Exercise requirements. Reproduce only the lines of the material below that start at the line containing "D8: LED (A LEDK, K" and stop at the line containing "D11: diode 1N4007". Keep both end lines.

+ + + + +

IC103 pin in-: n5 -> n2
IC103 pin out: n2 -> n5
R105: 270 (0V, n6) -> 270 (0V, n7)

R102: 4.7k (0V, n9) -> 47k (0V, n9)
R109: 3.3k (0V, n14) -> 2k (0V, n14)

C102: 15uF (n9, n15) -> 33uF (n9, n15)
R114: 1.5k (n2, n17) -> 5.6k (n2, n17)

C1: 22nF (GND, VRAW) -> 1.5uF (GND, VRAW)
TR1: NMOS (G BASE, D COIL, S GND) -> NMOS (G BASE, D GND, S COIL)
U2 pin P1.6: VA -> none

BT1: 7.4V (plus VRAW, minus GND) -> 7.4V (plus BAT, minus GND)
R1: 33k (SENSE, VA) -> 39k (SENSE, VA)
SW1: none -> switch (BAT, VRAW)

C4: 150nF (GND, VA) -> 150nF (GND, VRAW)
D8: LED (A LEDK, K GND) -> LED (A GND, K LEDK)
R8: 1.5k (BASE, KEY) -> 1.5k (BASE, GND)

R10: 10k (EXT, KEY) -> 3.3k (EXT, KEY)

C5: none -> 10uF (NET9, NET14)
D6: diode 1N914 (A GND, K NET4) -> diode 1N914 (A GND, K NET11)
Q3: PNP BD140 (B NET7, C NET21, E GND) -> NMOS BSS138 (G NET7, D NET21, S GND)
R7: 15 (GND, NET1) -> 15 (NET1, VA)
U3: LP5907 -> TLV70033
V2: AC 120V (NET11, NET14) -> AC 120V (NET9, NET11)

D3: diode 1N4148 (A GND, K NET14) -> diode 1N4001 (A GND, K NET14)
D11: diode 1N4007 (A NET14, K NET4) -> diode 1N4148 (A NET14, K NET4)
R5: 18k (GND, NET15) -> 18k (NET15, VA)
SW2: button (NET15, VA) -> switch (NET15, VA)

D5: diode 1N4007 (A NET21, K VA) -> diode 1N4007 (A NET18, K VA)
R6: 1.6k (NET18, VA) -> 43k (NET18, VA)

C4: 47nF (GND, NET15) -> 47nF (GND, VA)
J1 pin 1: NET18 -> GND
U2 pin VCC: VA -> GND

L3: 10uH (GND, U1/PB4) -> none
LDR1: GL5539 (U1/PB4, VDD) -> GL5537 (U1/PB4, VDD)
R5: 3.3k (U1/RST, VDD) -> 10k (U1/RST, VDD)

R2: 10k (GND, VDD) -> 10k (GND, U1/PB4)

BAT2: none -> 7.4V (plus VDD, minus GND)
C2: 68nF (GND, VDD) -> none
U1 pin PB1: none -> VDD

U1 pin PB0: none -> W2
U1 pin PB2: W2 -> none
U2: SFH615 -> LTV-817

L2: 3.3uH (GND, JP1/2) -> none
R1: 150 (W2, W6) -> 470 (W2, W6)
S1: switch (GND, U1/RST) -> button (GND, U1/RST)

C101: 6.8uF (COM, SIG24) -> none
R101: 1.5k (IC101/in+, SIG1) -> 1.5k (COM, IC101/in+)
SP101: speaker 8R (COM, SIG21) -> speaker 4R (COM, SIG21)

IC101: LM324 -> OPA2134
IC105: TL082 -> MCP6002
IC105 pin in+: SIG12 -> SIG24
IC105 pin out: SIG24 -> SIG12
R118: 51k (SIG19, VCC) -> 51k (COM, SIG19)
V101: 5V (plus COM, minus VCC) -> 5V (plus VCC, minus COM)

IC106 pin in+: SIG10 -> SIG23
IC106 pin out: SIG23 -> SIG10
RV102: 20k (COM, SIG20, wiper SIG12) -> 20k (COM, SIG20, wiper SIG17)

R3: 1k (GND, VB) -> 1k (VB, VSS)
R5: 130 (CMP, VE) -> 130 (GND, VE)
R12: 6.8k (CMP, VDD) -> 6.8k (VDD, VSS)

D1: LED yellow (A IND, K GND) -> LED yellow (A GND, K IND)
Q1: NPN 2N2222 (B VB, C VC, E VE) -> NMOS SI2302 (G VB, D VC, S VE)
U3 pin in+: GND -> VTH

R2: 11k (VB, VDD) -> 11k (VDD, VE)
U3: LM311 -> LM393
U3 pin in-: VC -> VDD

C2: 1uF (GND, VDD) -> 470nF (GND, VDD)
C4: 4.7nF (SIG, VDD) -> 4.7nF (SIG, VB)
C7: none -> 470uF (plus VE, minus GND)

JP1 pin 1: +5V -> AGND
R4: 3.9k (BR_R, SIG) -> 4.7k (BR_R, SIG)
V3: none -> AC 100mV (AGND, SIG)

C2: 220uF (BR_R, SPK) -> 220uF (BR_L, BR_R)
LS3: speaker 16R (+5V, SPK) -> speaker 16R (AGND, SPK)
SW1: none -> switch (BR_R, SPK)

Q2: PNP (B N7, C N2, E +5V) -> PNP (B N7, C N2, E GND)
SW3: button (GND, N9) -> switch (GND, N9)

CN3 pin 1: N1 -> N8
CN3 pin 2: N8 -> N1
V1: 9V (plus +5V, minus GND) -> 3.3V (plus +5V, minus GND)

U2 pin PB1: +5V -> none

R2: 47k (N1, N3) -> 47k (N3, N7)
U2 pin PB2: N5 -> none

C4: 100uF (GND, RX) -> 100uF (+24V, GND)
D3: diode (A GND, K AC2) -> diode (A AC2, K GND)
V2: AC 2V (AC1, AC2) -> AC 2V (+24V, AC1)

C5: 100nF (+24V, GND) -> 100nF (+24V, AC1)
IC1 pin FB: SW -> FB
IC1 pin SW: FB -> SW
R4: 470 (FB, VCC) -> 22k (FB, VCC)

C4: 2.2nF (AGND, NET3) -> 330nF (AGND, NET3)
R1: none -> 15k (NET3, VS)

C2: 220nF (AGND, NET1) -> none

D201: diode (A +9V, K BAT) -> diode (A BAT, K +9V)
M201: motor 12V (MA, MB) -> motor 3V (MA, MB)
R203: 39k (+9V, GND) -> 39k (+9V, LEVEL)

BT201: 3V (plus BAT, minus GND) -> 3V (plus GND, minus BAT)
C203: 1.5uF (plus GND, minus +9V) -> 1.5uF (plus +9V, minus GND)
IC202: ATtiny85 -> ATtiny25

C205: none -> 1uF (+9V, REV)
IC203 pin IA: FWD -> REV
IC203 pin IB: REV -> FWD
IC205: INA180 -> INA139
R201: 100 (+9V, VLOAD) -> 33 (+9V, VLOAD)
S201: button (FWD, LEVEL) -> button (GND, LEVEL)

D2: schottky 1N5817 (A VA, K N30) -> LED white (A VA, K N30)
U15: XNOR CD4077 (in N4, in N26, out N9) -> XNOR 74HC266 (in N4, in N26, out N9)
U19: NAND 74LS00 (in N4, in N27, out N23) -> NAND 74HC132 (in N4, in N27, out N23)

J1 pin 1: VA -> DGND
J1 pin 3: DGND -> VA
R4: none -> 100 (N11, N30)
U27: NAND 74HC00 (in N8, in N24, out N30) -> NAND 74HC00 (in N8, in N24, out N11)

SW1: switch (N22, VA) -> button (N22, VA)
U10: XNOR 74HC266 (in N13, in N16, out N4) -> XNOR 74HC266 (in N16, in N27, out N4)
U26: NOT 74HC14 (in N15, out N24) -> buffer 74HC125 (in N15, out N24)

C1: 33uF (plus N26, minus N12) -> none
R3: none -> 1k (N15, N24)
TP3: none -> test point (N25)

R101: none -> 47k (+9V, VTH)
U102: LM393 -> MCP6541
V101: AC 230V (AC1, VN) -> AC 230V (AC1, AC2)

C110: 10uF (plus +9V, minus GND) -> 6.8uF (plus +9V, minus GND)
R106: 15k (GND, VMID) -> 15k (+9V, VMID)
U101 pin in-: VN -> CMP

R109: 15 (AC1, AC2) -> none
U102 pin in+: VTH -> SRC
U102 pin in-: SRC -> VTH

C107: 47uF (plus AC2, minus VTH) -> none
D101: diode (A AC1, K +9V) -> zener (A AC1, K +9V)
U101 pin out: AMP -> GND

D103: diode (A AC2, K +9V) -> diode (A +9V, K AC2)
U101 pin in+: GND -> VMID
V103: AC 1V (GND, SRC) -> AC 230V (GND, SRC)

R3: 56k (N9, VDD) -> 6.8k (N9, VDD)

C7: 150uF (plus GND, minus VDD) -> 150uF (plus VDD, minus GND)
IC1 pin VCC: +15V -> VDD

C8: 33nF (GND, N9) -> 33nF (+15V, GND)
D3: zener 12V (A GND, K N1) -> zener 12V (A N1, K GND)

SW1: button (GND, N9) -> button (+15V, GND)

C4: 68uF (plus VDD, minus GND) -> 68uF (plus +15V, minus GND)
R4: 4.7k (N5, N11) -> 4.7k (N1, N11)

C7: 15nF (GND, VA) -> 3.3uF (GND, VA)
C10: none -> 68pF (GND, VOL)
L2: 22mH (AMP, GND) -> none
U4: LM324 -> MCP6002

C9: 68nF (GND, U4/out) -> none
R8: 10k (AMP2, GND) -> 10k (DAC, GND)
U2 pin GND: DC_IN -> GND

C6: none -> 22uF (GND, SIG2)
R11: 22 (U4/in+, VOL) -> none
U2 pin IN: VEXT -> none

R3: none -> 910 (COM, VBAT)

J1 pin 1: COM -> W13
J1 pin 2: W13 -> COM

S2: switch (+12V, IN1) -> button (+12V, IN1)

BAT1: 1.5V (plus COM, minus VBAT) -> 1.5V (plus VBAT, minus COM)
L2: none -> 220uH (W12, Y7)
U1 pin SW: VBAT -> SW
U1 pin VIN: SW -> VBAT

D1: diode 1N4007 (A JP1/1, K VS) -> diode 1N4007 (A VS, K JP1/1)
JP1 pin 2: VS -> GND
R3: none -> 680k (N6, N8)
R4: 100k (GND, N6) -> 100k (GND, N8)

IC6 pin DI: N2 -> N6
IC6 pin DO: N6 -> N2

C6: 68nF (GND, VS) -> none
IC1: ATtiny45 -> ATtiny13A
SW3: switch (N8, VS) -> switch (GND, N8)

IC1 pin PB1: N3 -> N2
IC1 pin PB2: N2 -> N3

+ + + + +

Exercise output.
D8: LED (A LEDK, K GND) -> LED (A GND, K LEDK)
R8: 1.5k (BASE, KEY) -> 1.5k (BASE, GND)

R10: 10k (EXT, KEY) -> 3.3k (EXT, KEY)

C5: none -> 10uF (NET9, NET14)
D6: diode 1N914 (A GND, K NET4) -> diode 1N914 (A GND, K NET11)
Q3: PNP BD140 (B NET7, C NET21, E GND) -> NMOS BSS138 (G NET7, D NET21, S GND)
R7: 15 (GND, NET1) -> 15 (NET1, VA)
U3: LP5907 -> TLV70033
V2: AC 120V (NET11, NET14) -> AC 120V (NET9, NET11)

D3: diode 1N4148 (A GND, K NET14) -> diode 1N4001 (A GND, K NET14)
D11: diode 1N4007 (A NET14, K NET4) -> diode 1N4148 (A NET14, K NET4)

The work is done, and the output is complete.